__Task instructions__:
From the entries below, gather every line containing the string "orange".

### Given entries

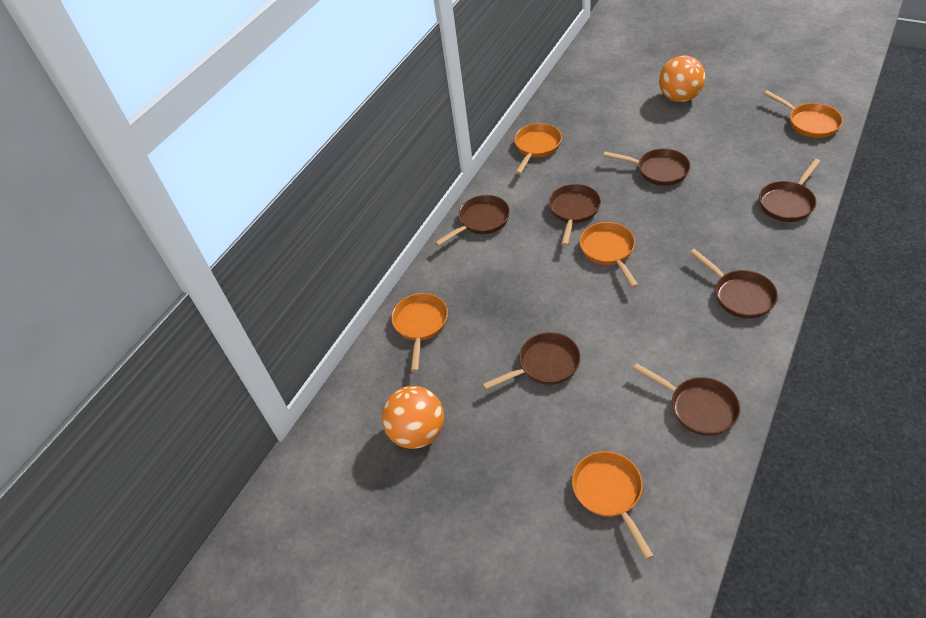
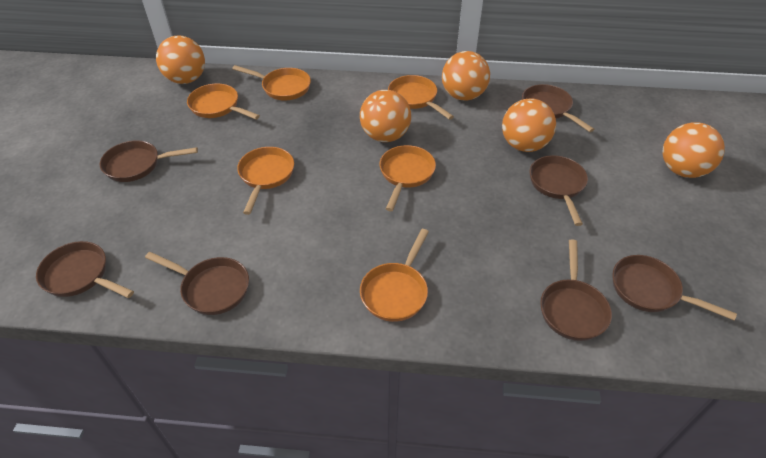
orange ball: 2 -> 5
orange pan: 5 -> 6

######
### Given entries

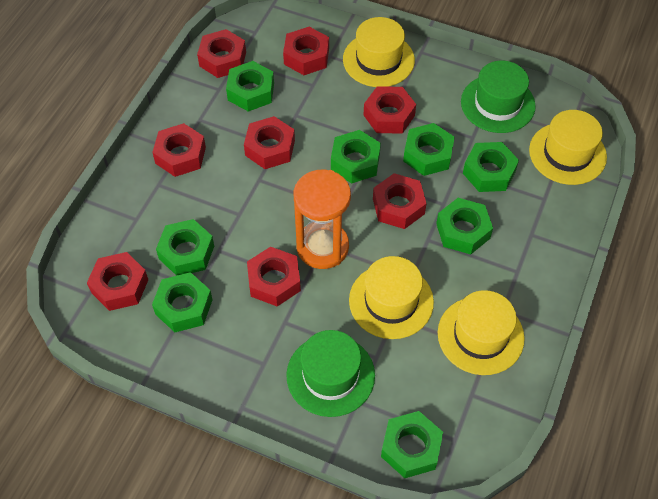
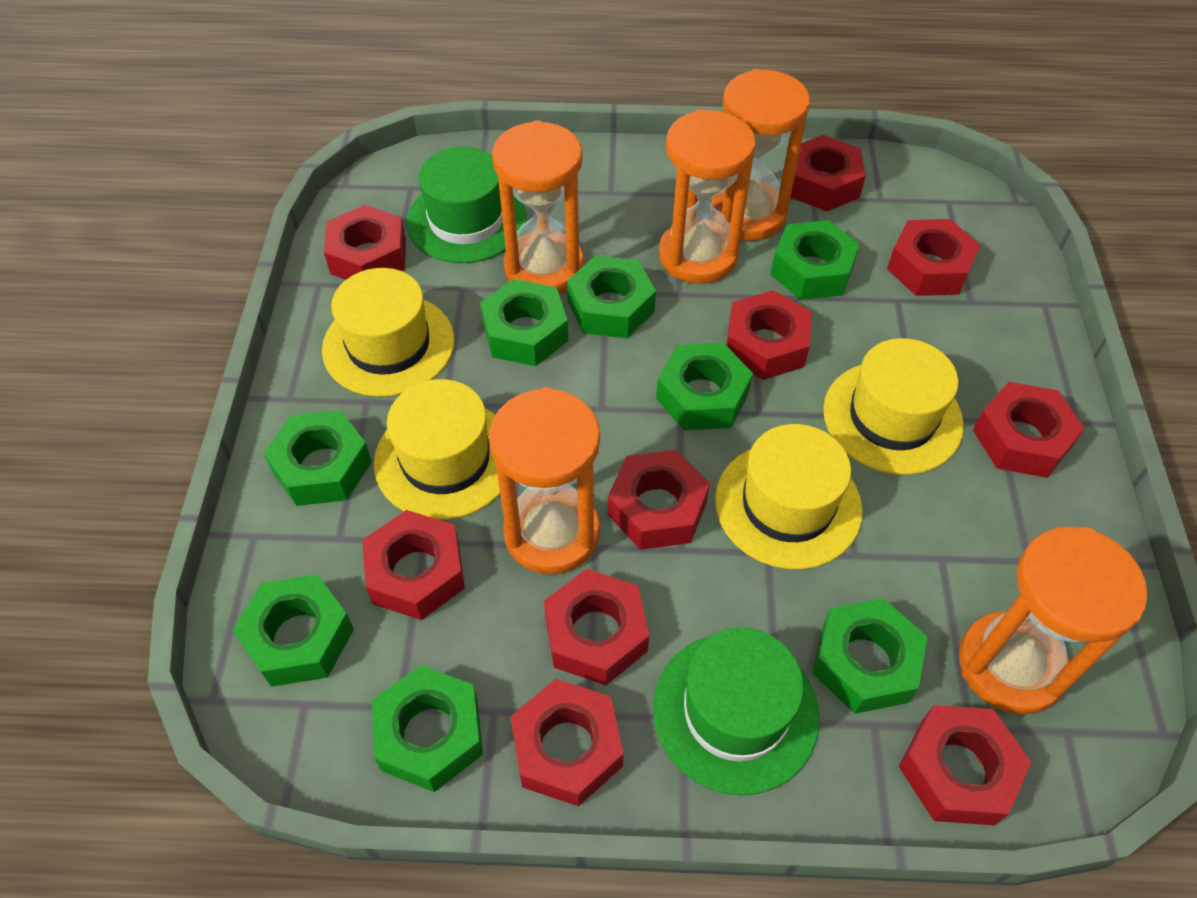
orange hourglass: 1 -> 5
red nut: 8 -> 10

######

__Answer for this exercise__:
orange ball: 2 -> 5
orange pan: 5 -> 6
orange hourglass: 1 -> 5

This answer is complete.